Input below:

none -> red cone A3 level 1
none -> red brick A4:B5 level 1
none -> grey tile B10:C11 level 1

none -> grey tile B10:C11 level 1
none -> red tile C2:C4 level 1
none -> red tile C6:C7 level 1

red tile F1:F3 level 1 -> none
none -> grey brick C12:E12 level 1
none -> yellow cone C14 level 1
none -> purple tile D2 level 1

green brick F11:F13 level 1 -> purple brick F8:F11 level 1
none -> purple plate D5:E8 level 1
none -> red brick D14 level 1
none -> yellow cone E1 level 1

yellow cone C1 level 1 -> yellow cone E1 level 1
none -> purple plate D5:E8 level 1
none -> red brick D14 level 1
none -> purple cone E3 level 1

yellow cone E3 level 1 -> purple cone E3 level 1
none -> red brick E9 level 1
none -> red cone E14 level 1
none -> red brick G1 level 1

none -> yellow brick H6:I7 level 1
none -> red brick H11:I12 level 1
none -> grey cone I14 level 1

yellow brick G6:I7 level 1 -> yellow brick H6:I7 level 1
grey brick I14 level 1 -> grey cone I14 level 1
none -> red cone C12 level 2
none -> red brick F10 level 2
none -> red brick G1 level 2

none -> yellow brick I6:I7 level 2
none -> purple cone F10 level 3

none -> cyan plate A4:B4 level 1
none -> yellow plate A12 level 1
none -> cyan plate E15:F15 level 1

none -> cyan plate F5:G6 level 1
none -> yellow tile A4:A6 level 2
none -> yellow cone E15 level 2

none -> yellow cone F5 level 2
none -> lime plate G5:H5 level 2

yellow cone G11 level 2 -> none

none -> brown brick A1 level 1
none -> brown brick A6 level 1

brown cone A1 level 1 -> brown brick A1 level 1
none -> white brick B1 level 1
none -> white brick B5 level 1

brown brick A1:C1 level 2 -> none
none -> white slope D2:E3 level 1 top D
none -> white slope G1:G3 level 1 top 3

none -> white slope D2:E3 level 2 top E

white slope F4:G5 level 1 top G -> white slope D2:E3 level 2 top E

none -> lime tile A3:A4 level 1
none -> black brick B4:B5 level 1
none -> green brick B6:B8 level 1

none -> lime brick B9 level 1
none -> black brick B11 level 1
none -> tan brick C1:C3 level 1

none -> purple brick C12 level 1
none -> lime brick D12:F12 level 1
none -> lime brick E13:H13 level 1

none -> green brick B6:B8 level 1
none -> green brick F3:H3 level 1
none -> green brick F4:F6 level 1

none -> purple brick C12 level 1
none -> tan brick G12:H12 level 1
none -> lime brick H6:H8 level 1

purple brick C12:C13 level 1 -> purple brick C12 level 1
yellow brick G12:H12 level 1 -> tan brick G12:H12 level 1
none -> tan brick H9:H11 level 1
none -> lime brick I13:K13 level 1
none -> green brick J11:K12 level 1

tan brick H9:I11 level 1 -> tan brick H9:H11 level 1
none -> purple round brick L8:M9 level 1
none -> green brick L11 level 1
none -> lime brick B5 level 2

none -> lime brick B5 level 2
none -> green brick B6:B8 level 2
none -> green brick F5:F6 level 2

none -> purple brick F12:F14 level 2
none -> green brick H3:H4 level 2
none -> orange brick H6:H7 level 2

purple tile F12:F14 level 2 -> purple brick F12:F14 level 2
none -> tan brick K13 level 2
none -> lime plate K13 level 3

End of Input.

Problem: Set down, exactly and in full, the lines from the one containing "none -> lime brick I13:K13 level 1" through the end of the entries; no other line belongs.

Exercise result:
none -> lime brick I13:K13 level 1
none -> green brick J11:K12 level 1

tan brick H9:I11 level 1 -> tan brick H9:H11 level 1
none -> purple round brick L8:M9 level 1
none -> green brick L11 level 1
none -> lime brick B5 level 2

none -> lime brick B5 level 2
none -> green brick B6:B8 level 2
none -> green brick F5:F6 level 2

none -> purple brick F12:F14 level 2
none -> green brick H3:H4 level 2
none -> orange brick H6:H7 level 2

purple tile F12:F14 level 2 -> purple brick F12:F14 level 2
none -> tan brick K13 level 2
none -> lime plate K13 level 3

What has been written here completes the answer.